-------- EXERCISE MATERIAL
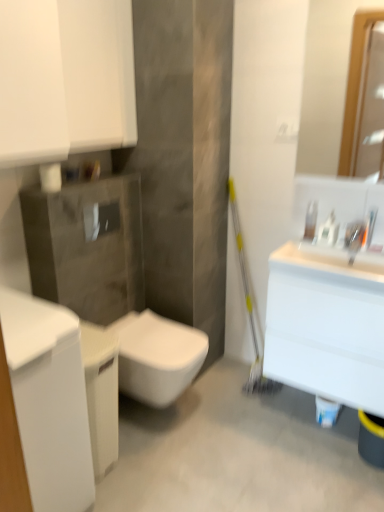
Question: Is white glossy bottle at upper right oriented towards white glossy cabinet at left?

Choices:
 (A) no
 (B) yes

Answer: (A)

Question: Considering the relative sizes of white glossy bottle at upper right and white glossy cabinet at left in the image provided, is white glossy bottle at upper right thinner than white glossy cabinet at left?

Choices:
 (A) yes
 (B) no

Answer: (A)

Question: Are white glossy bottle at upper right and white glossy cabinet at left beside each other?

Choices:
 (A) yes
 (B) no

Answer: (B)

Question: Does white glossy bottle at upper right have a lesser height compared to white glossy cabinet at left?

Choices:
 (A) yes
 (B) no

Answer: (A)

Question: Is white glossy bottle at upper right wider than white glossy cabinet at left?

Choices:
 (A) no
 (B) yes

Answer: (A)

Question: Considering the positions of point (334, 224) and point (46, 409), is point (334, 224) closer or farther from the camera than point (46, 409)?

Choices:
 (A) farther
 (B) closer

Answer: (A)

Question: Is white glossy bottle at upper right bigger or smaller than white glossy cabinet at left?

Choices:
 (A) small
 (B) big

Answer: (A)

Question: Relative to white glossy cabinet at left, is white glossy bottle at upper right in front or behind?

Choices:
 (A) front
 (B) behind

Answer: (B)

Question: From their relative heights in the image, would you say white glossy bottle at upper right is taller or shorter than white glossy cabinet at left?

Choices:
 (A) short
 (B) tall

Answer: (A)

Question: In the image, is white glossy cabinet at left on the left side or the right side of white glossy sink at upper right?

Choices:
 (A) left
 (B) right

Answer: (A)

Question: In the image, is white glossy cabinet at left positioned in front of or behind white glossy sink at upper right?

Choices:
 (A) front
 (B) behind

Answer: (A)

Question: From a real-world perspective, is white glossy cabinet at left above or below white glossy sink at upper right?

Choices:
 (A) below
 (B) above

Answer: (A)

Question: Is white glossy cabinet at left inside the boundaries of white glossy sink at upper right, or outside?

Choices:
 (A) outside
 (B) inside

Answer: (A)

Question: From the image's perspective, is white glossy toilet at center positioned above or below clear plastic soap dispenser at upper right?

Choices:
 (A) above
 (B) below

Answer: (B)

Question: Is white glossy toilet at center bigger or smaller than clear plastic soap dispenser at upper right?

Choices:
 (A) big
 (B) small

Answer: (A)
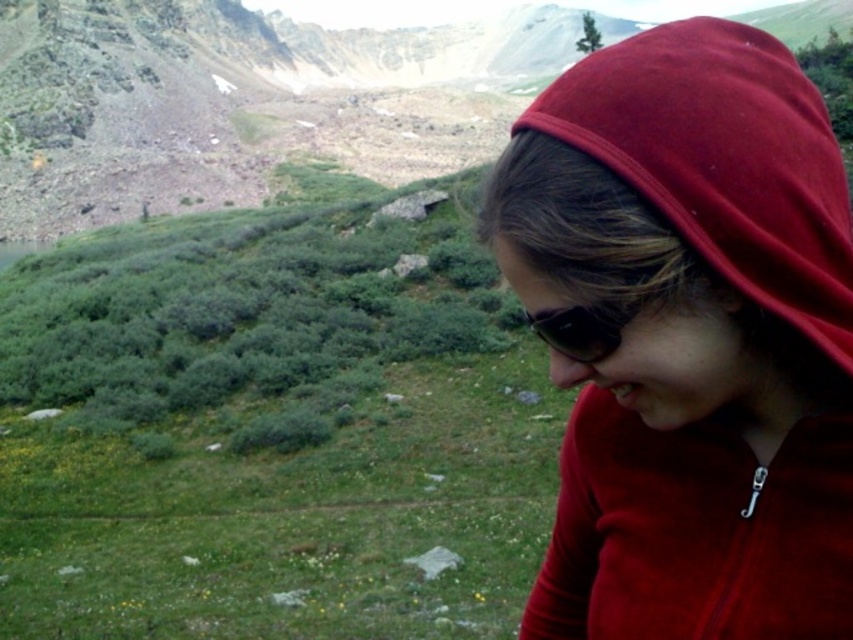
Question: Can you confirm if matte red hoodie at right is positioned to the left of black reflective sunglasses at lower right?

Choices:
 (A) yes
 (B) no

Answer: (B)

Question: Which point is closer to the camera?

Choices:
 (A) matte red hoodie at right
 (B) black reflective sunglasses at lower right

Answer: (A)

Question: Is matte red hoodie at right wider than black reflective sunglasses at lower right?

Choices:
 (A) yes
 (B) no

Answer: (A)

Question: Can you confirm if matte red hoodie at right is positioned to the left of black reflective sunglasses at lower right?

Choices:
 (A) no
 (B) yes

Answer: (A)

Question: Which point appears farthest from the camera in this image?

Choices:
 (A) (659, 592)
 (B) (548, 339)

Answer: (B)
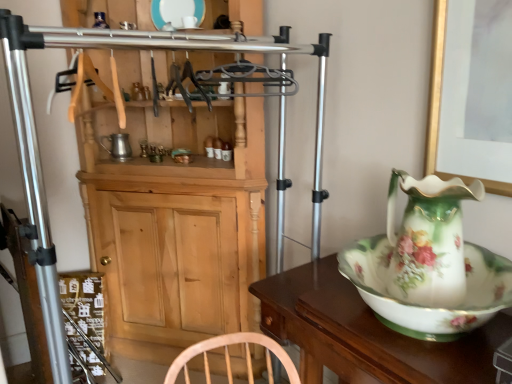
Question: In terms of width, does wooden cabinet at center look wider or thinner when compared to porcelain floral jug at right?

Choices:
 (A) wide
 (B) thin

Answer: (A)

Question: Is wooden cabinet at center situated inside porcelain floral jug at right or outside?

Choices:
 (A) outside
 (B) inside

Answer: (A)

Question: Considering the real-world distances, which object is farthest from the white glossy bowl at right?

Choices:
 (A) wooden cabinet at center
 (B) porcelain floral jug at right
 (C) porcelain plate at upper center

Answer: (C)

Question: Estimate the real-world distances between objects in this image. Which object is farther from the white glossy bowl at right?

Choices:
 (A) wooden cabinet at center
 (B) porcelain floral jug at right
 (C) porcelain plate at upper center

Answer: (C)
----------------
-------- EXERCISE MATERIAL
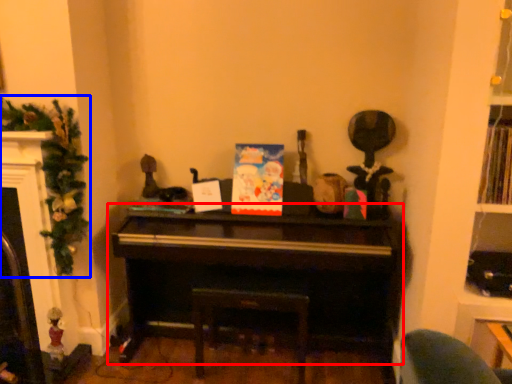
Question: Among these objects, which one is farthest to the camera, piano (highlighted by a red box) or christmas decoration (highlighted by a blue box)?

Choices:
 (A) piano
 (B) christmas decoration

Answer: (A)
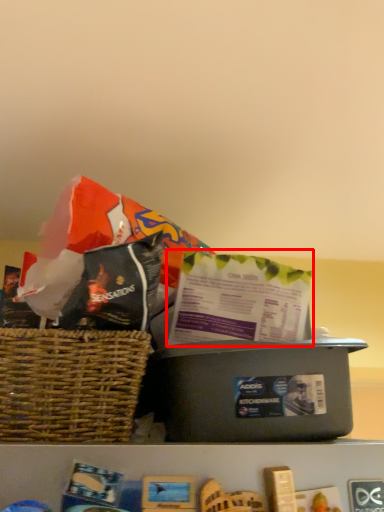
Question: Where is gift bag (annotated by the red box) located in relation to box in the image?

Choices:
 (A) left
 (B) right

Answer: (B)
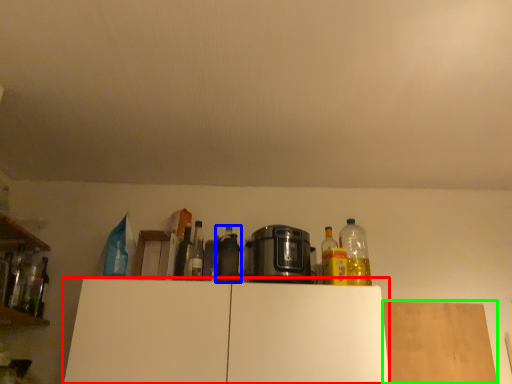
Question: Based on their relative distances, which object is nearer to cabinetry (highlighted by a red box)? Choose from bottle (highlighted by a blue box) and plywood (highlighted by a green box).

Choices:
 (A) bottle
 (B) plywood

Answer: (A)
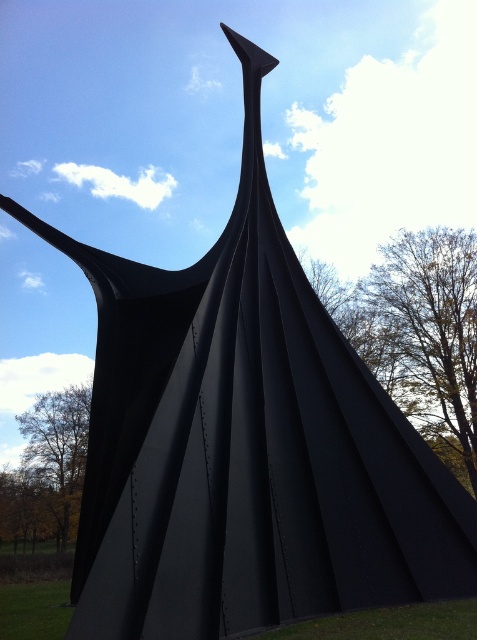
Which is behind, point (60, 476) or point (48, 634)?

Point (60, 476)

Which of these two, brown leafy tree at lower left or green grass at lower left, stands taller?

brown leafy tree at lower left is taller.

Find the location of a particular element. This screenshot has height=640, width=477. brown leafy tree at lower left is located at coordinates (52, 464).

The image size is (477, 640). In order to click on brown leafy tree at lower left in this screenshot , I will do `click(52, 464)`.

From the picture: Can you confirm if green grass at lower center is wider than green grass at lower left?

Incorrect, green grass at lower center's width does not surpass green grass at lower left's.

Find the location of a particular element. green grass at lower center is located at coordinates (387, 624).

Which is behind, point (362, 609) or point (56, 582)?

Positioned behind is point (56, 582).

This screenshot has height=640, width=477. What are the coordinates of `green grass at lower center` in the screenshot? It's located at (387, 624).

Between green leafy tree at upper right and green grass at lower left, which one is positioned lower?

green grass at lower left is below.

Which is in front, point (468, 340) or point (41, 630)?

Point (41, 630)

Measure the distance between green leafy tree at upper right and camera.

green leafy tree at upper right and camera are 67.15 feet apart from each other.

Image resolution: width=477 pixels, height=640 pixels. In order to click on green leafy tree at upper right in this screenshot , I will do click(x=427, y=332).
----------------
* INSTRUCTIONS TO FOLLOW *
Recast as a numbered list the rows starting at the line that contains "Question: Where is" and ending at the line that contains "Which is behind, point (60, 476)", with both of those lines included. Skip the blank lines and leave out the picture markers.

* SOLUTION FOR THIS TASK *
1. Question: Where is gift bag (annotated by the red box) located in relation to box in the image?
2. Choices:
3.  (A) left
4.  (B) right
5. Answer: (B)
6. Question: Based on their relative distances, which object is nearer to cabinetry (highlighted by a red box)? Choose from bottle (highlighted by a blue box) and plywood (highlighted by a green box).
7. Choices:
8.  (A) bottle
9.  (B) plywood
10. Answer: (A)
11. Which is behind, point (60, 476) or point (48, 634)?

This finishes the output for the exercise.